::: Exercise inputs

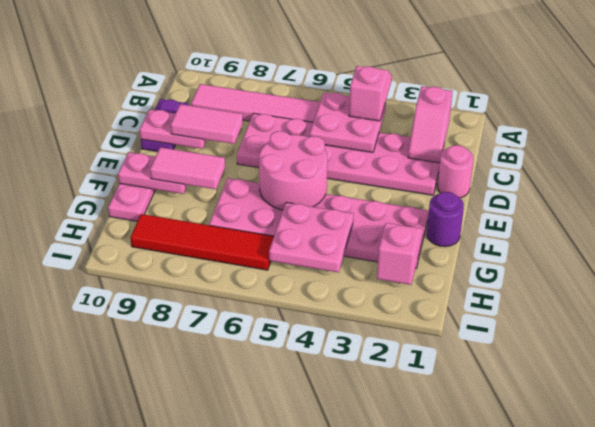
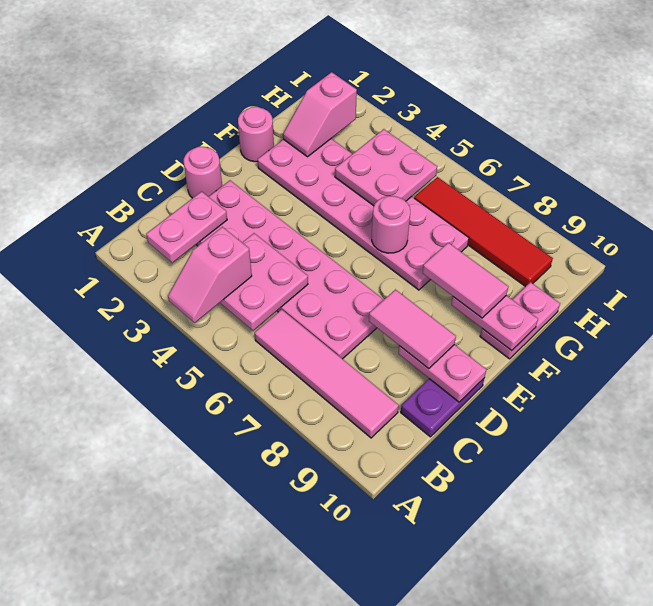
pink 1x2 slope [408,86,453,163] -> pink 1x2 plate [146,192,227,263]
pink 2x2 round brick [259,131,328,210] -> pink 1x1 round brick [372,196,410,253]
purple 1x1 round brick [427,192,464,247] -> pink 1x1 round brick [238,107,274,162]

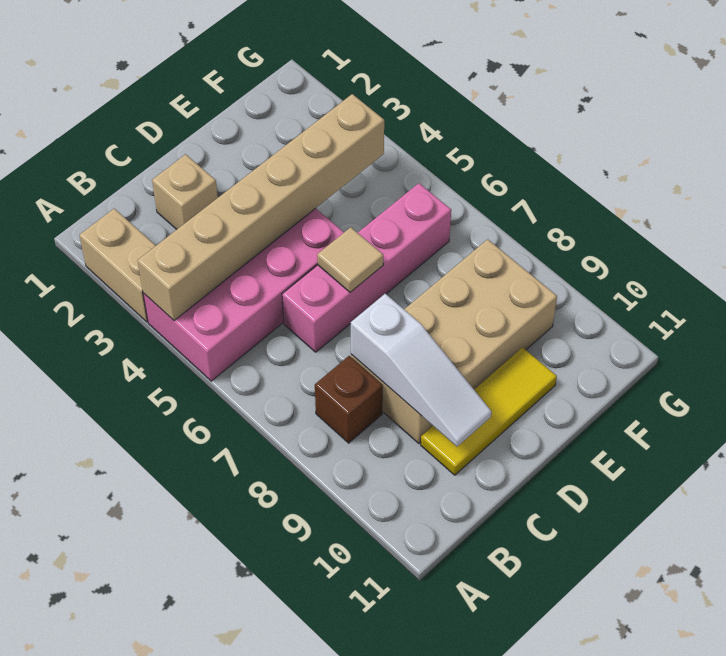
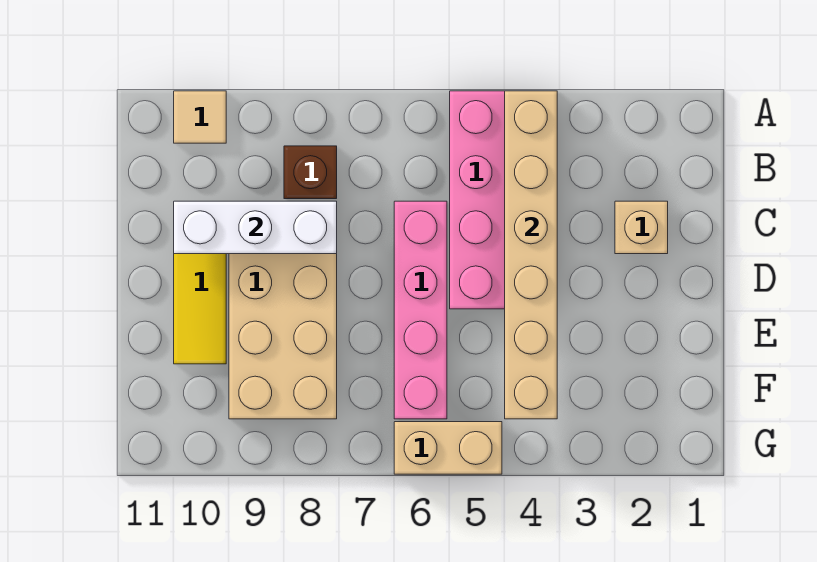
tan 1x2 brick [79,209,156,322] -> tan 1x2 brick moved to [394,422,502,474]
white 1x3 slope [351,294,491,447] -> white 1x3 brick [174,201,337,254]
tan 1x1 tile [317,227,383,292] -> tan 1x1 tile moved to [174,91,226,143]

::::::

**Written task**
Among the entries, count the lines that hold "slope". Reply with the count only.

**Completed task**
2